:: Data for analysis

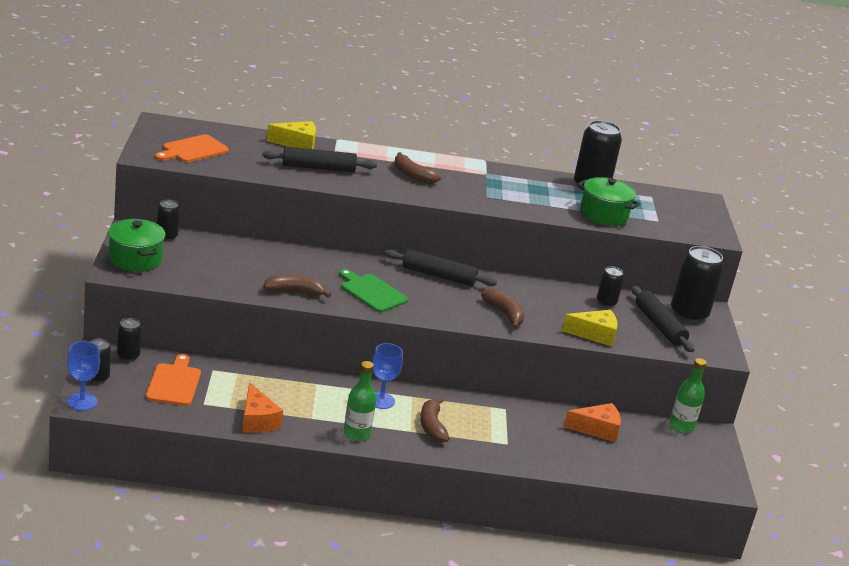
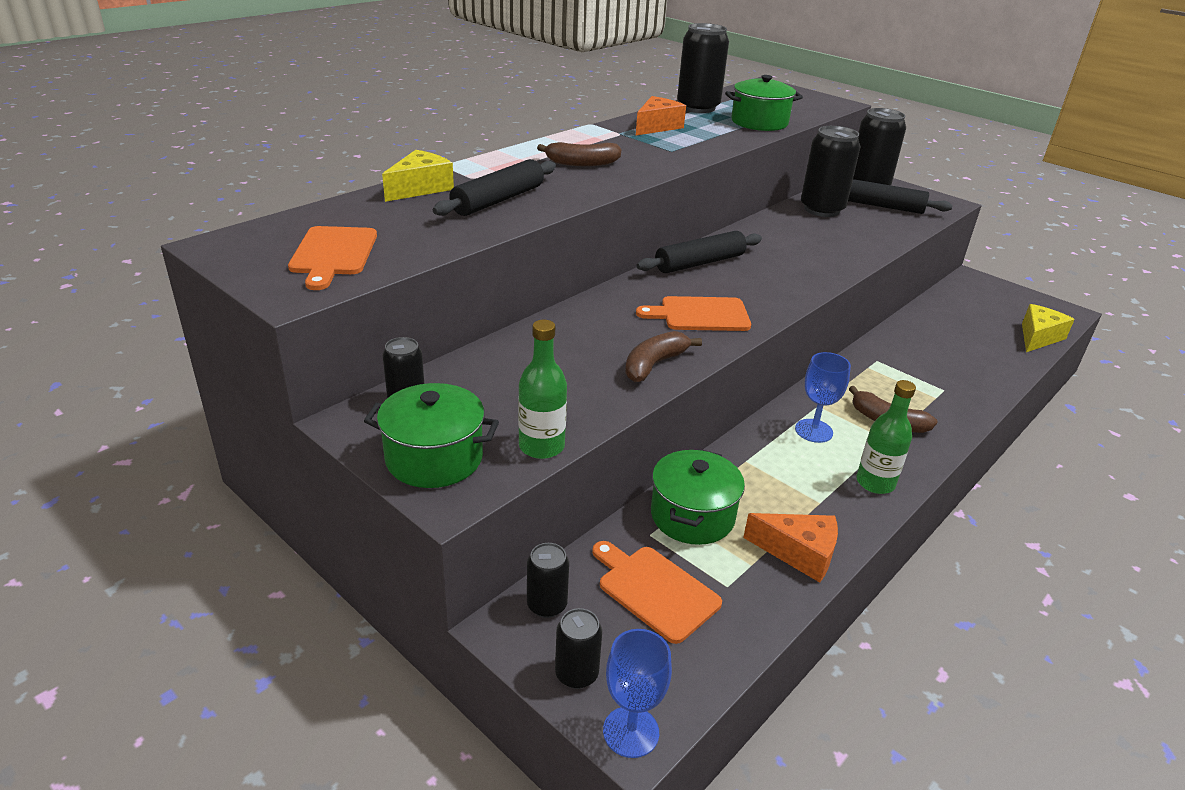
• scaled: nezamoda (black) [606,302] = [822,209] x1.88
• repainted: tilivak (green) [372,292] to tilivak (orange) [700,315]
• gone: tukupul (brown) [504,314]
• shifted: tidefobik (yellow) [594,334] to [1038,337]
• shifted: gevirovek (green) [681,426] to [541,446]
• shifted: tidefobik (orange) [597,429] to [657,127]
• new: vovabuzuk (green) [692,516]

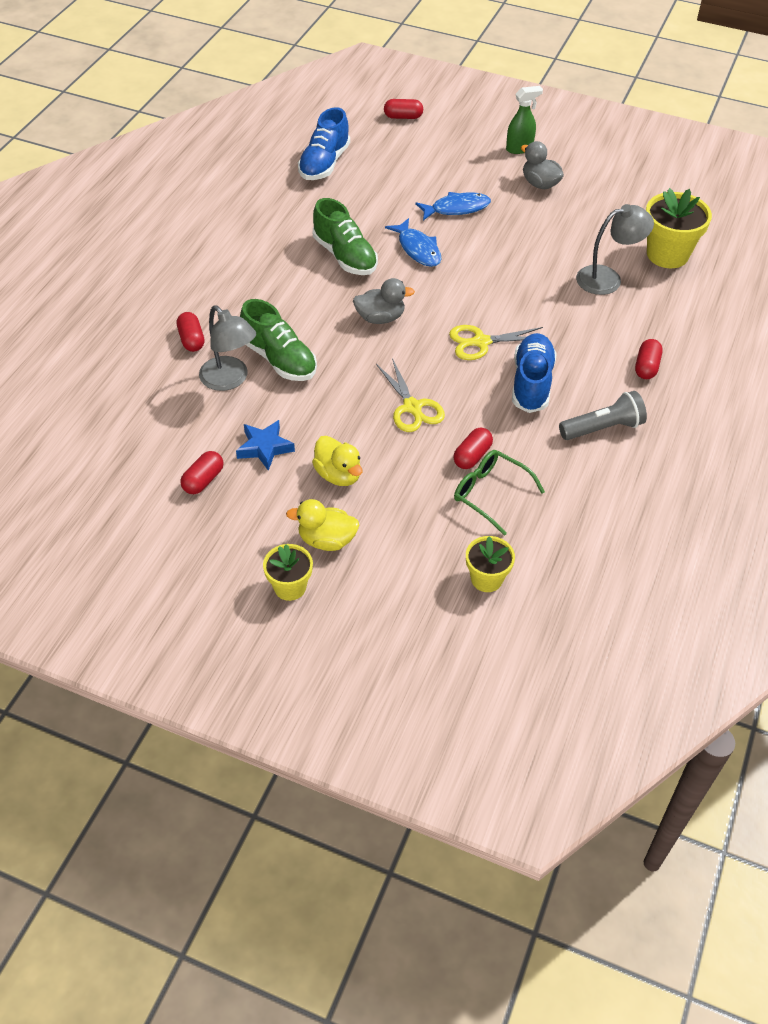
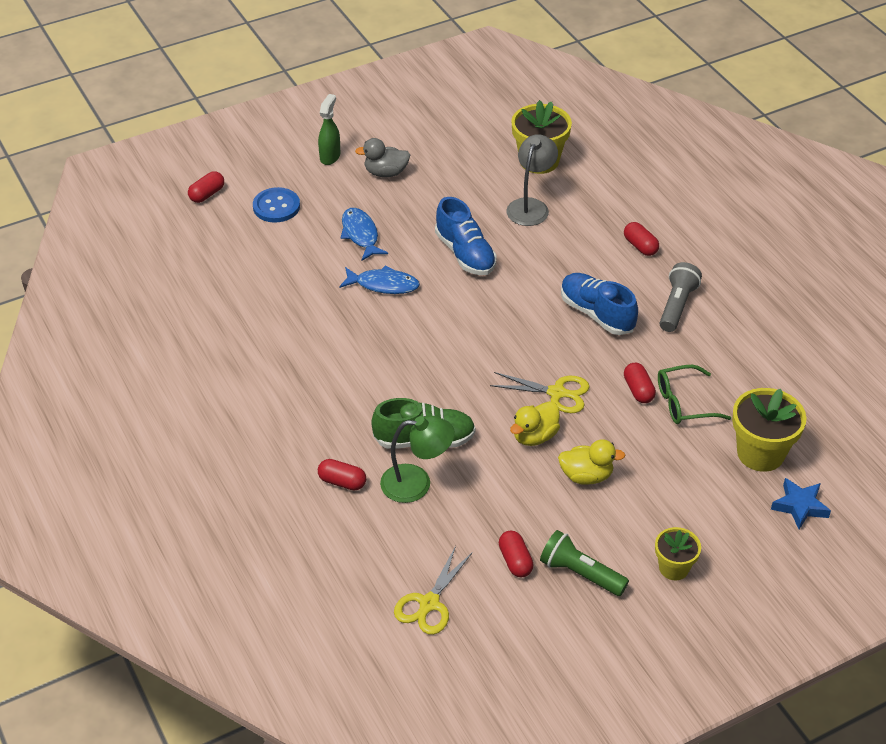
• shifted: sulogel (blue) [324,164] to [465,254]
• rotated: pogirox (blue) [456,208] = [360,234] 45 degrees counterclockwise
• gone: sulogel (green) [345,256]
• gone: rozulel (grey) [380,318]
• repainted: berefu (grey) [230,380] to berefu (green) [416,483]
• shifted: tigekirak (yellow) [481,342] to [429,603]
• shifted:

::::

## Required action
Would you please repeat each record exactly? Leave the pictures out.

## Task output
• scaled: nezamoda (black) [606,302] = [822,209] x1.88
• repainted: tilivak (green) [372,292] to tilivak (orange) [700,315]
• gone: tukupul (brown) [504,314]
• shifted: tidefobik (yellow) [594,334] to [1038,337]
• shifted: gevirovek (green) [681,426] to [541,446]
• shifted: tidefobik (orange) [597,429] to [657,127]
• new: vovabuzuk (green) [692,516]

• shifted: sulogel (blue) [324,164] to [465,254]
• rotated: pogirox (blue) [456,208] = [360,234] 45 degrees counterclockwise
• gone: sulogel (green) [345,256]
• gone: rozulel (grey) [380,318]
• repainted: berefu (grey) [230,380] to berefu (green) [416,483]
• shifted: tigekirak (yellow) [481,342] to [429,603]
• shifted:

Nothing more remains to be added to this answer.